__Data records__.
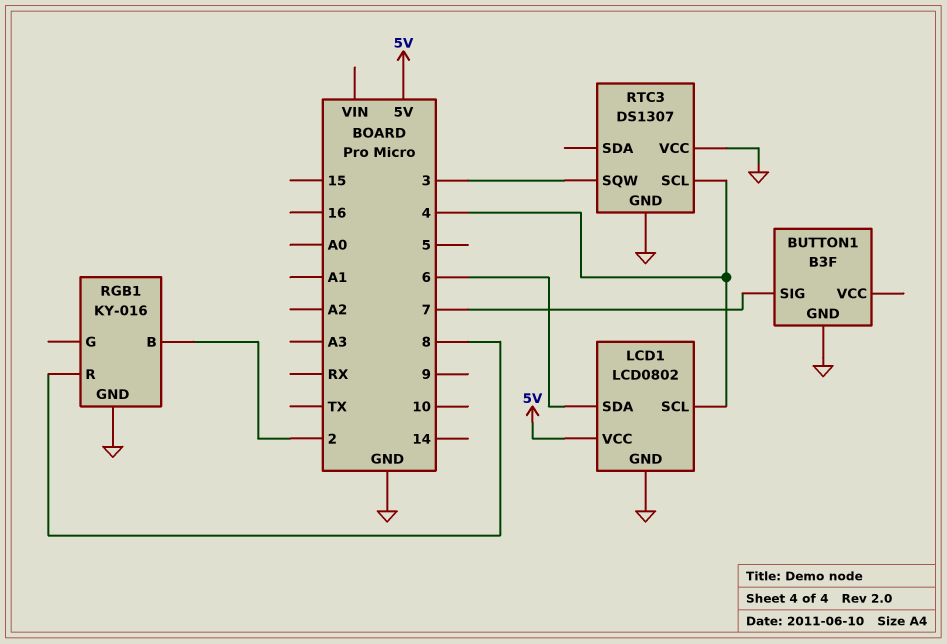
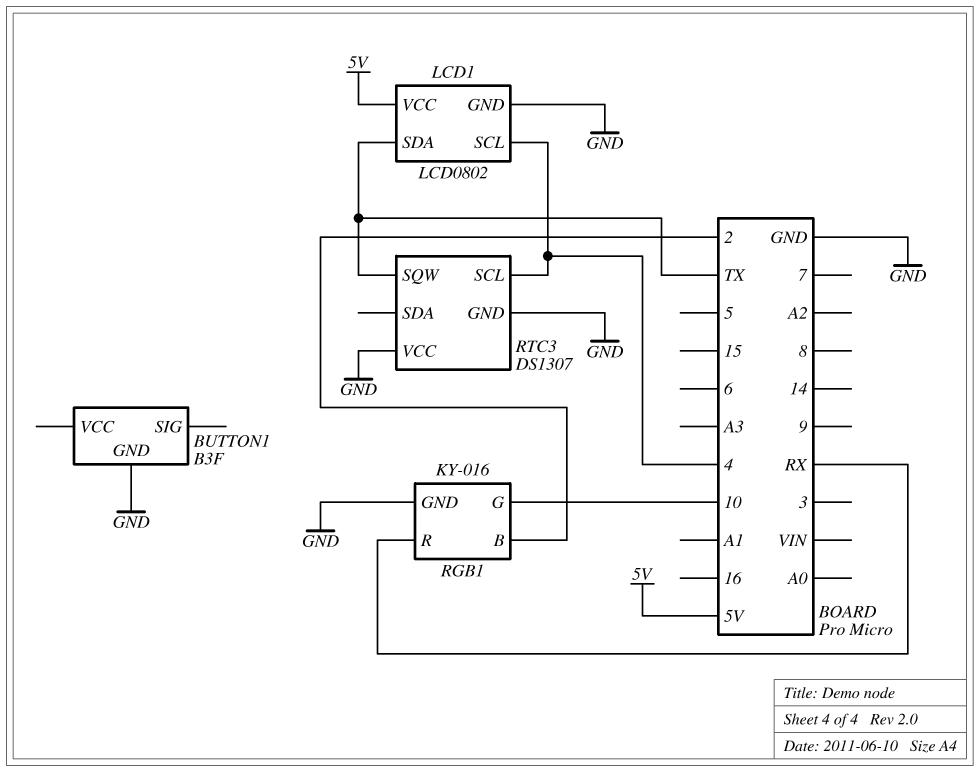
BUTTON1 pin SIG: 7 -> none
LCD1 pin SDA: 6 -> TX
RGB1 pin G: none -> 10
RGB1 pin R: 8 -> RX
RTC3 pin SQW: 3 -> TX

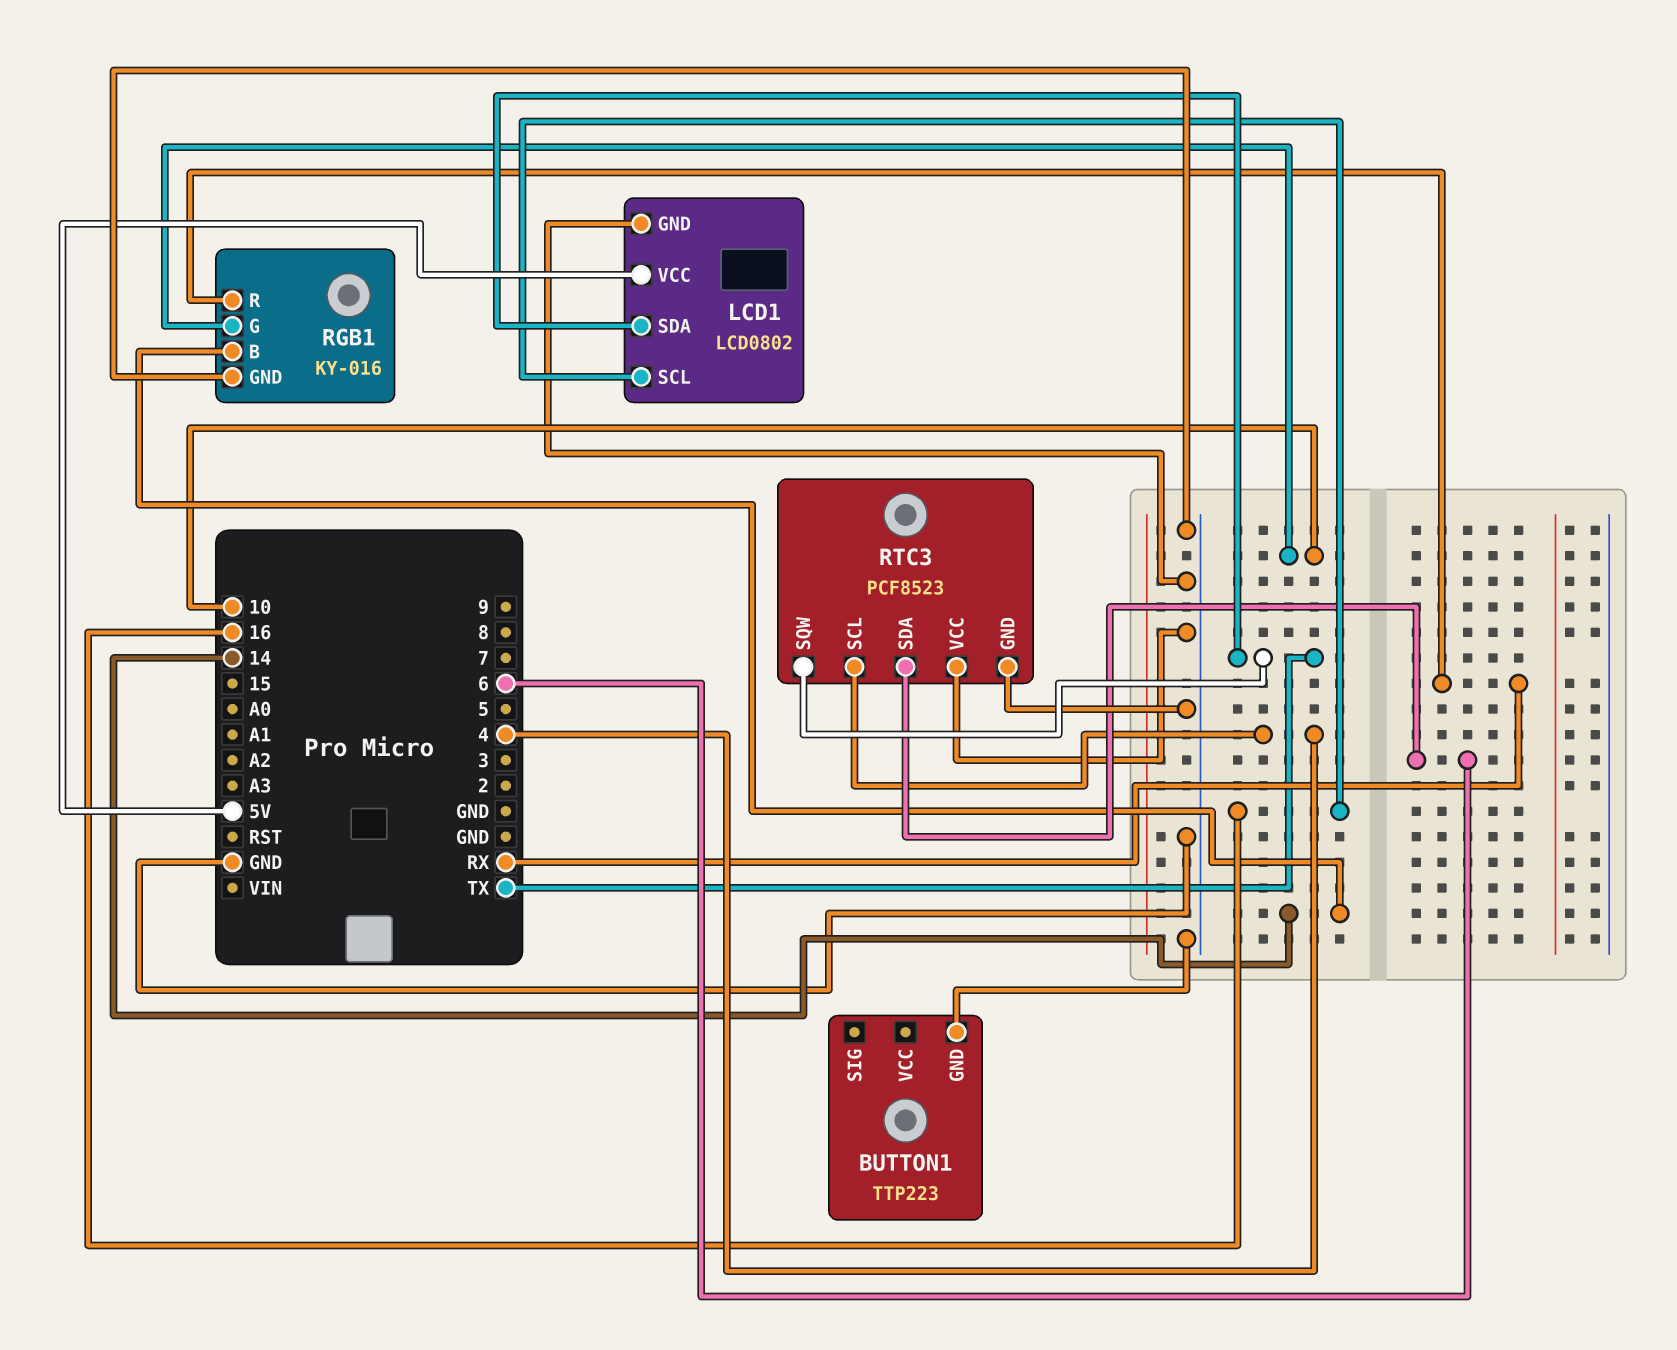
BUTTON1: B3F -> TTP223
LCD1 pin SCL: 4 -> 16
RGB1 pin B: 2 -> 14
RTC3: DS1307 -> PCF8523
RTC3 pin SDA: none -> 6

* * *

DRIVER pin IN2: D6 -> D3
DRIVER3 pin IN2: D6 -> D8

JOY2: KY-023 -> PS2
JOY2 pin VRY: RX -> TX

---

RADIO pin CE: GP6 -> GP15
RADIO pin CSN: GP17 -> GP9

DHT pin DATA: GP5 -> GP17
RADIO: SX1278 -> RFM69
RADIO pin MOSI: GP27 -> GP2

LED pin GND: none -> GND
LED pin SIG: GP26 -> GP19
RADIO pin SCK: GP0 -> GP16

__Exercise requirements__.
In the entries above, work out how many lines contain the string "RADIO", and give only that number.

__Your solution__.
5